======== Provided records

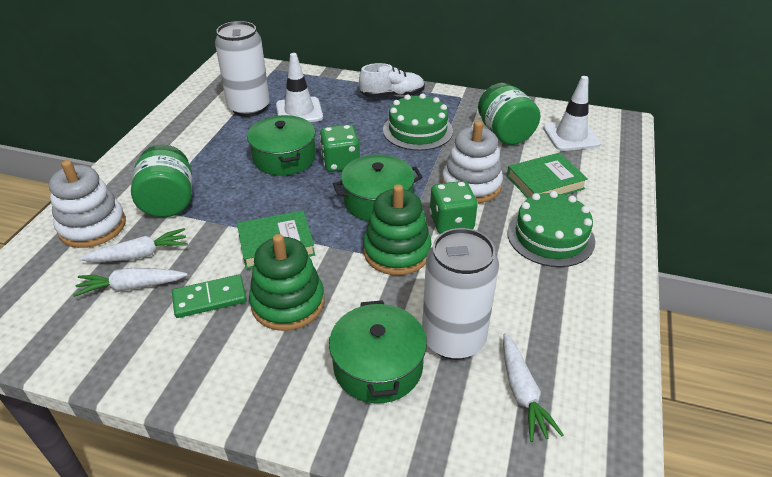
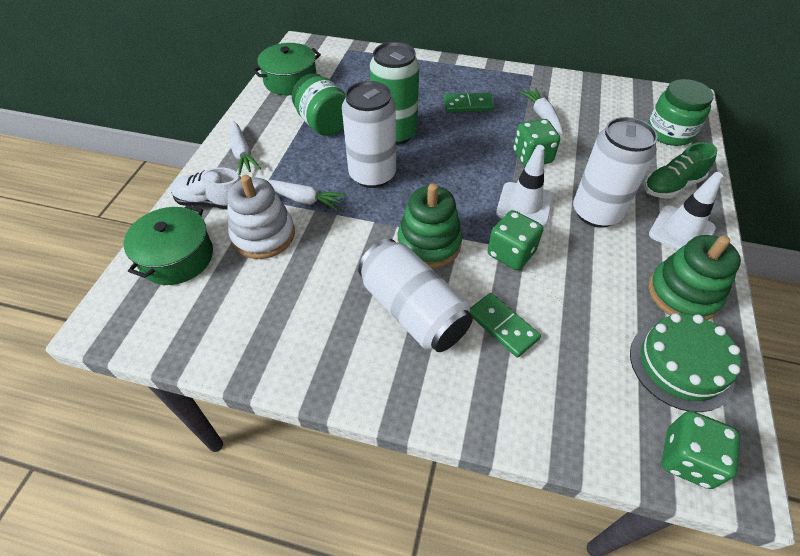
green book: 2 -> 0
green cake: 2 -> 1
green can: 0 -> 1
green dice: 2 -> 3
green domino: 1 -> 2
green pot: 3 -> 2
green shoe: 0 -> 1
white can: 2 -> 3
white stacking toy: 2 -> 1

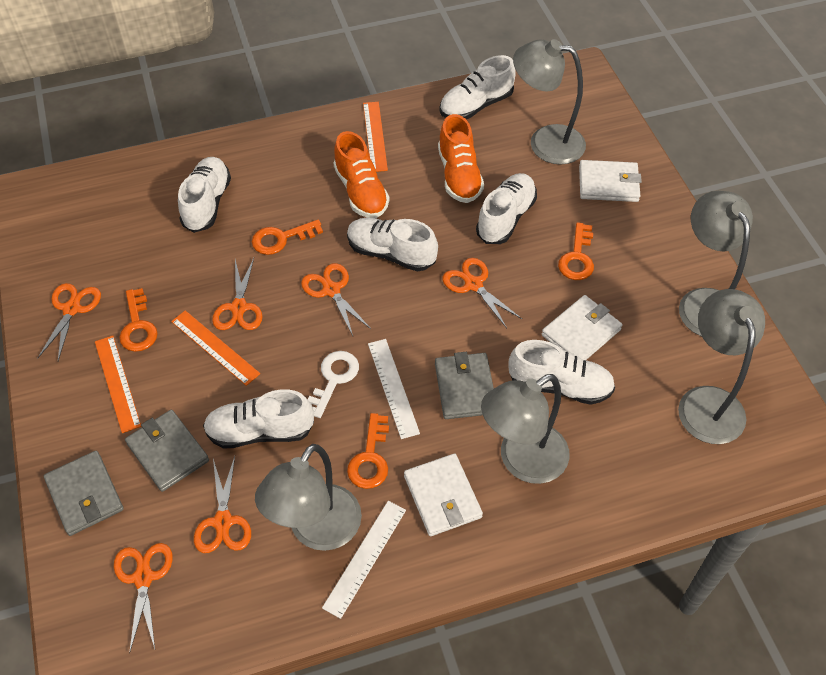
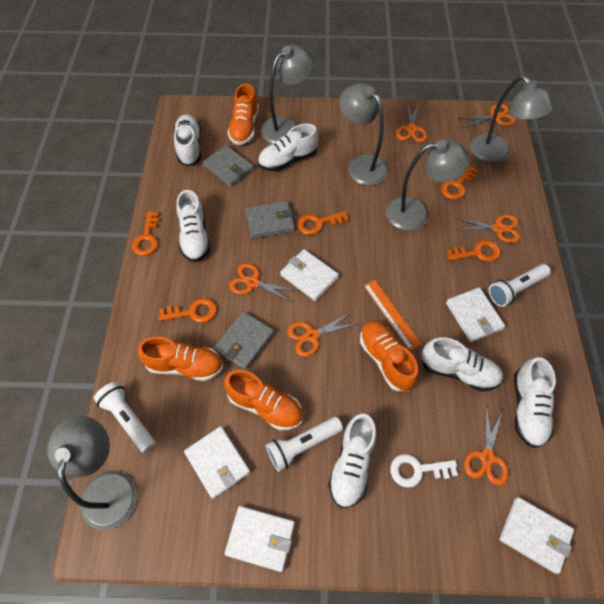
orange key: 4 -> 5
orange ruler: 3 -> 1
orange shoe: 2 -> 4
white flashlight: 0 -> 3
white ruler: 2 -> 0
white wallet: 3 -> 5

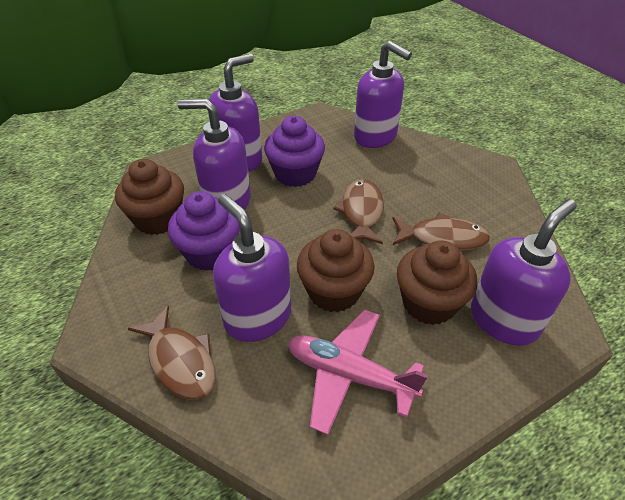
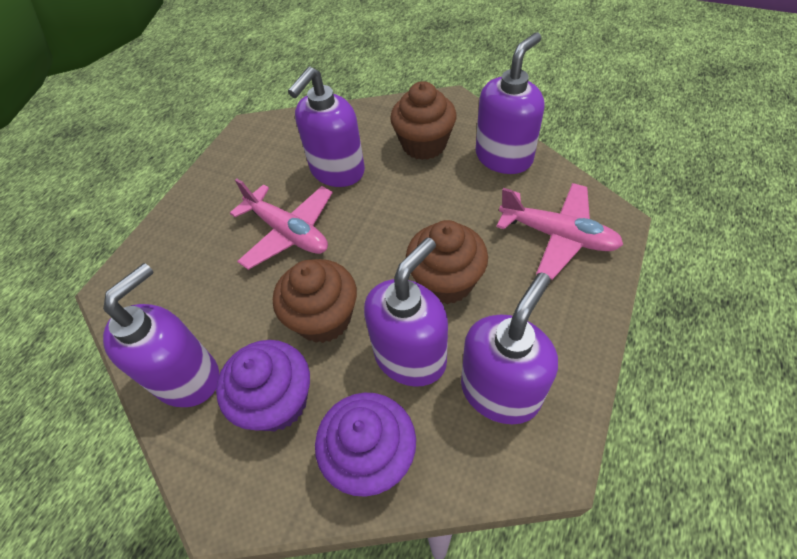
brown fish: 3 -> 0
pink plane: 1 -> 2

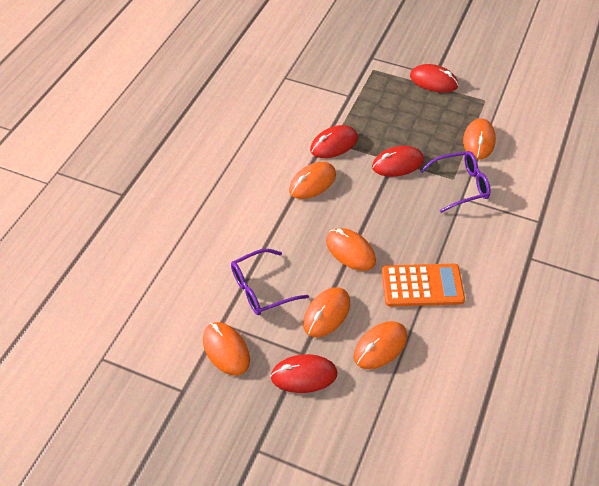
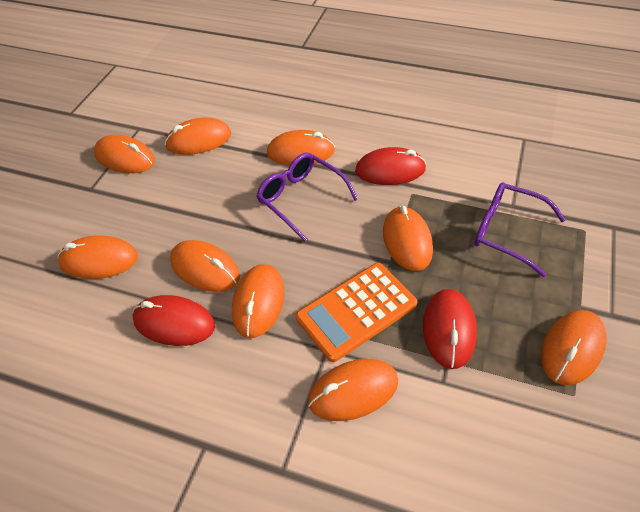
orange mouse: 6 -> 9
red mouse: 4 -> 3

================

A complete answer lists every line of the listing above that holds the word "white".

white can: 2 -> 3
white stacking toy: 2 -> 1
white flashlight: 0 -> 3
white ruler: 2 -> 0
white wallet: 3 -> 5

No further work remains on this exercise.